Assigned task:
Could you repeat the data word for word while skipping the pictures?

=== Source records ===

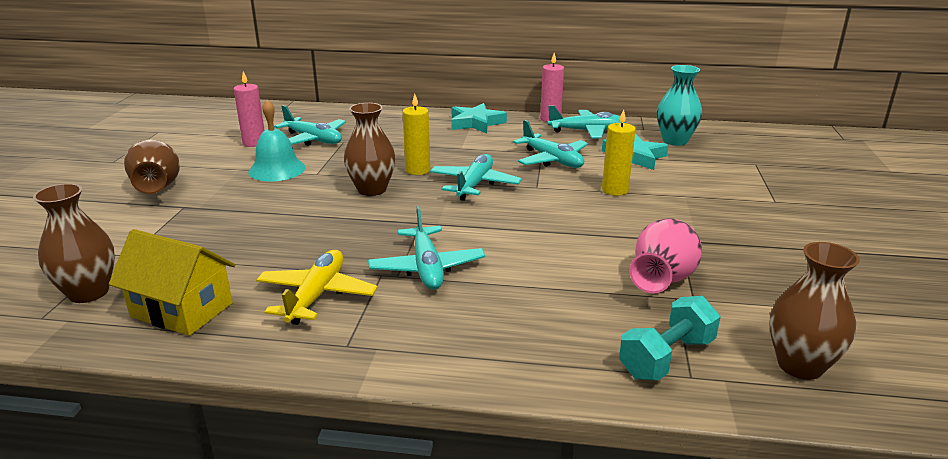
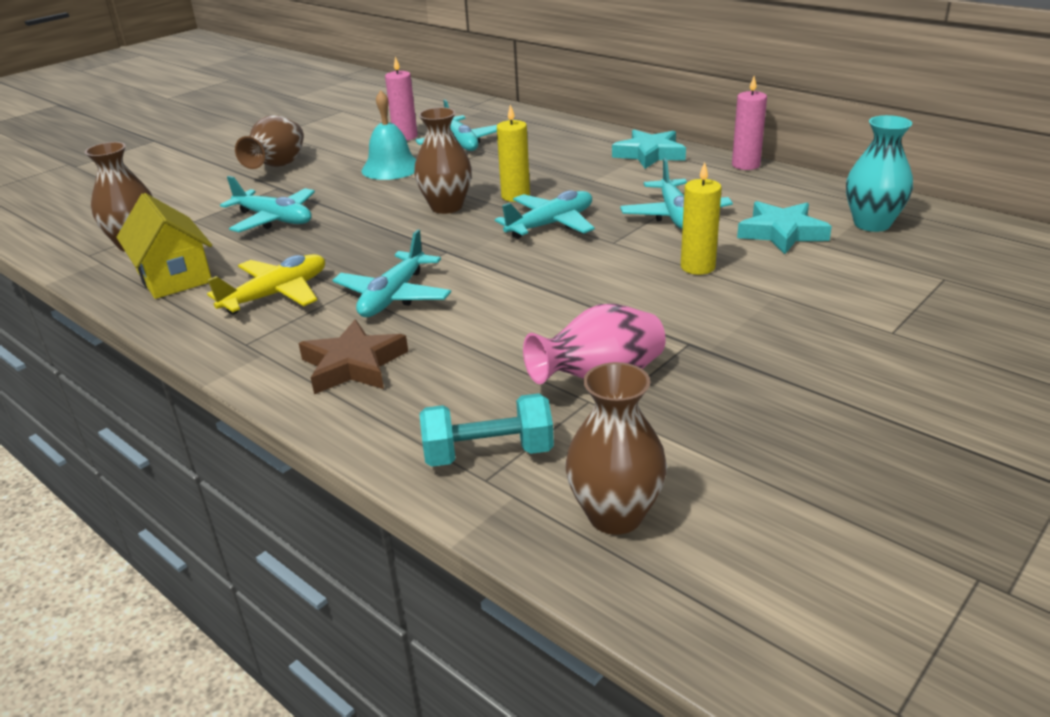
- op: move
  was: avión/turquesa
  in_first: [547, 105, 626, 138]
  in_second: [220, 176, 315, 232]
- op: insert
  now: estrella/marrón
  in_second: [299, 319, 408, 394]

===

Response to the task:
- op: move
  was: avión/turquesa
  in_first: [547, 105, 626, 138]
  in_second: [220, 176, 315, 232]
- op: insert
  now: estrella/marrón
  in_second: [299, 319, 408, 394]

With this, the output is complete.